— Problem details —
When you reach the line that contains "D6: diode 1N914" in the data below, start reproducing lines exactly, and stop after the line that contains "R3: none -> 470 (T5, VS)".

— Given entries —

········

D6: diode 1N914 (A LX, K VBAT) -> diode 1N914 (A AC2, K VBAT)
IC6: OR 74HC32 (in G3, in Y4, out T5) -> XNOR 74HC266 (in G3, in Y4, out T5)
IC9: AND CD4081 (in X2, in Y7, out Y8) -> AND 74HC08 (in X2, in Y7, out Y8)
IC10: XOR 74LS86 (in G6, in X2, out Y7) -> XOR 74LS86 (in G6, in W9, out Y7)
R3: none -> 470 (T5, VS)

········

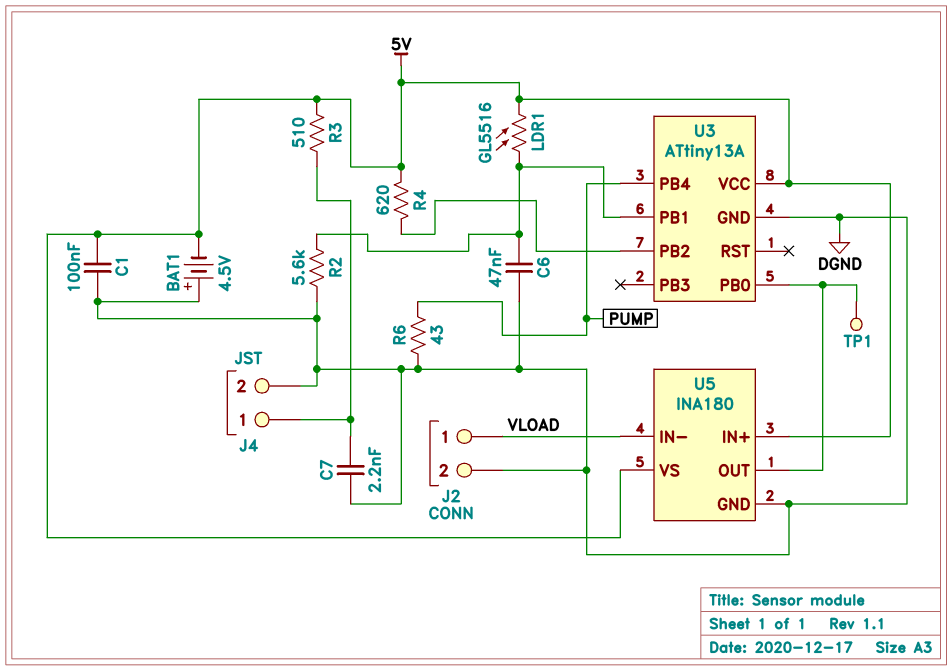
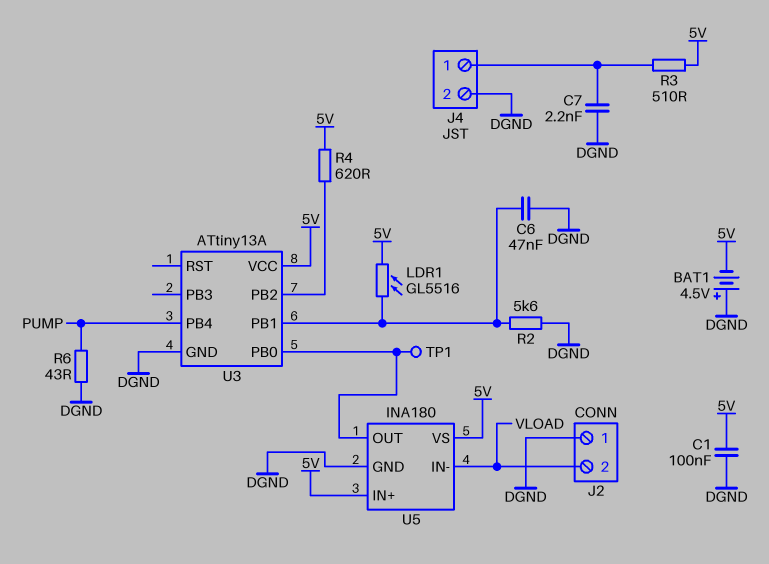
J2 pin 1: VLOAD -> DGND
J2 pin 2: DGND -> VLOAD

········

— Answer section —
D6: diode 1N914 (A LX, K VBAT) -> diode 1N914 (A AC2, K VBAT)
IC6: OR 74HC32 (in G3, in Y4, out T5) -> XNOR 74HC266 (in G3, in Y4, out T5)
IC9: AND CD4081 (in X2, in Y7, out Y8) -> AND 74HC08 (in X2, in Y7, out Y8)
IC10: XOR 74LS86 (in G6, in X2, out Y7) -> XOR 74LS86 (in G6, in W9, out Y7)
R3: none -> 470 (T5, VS)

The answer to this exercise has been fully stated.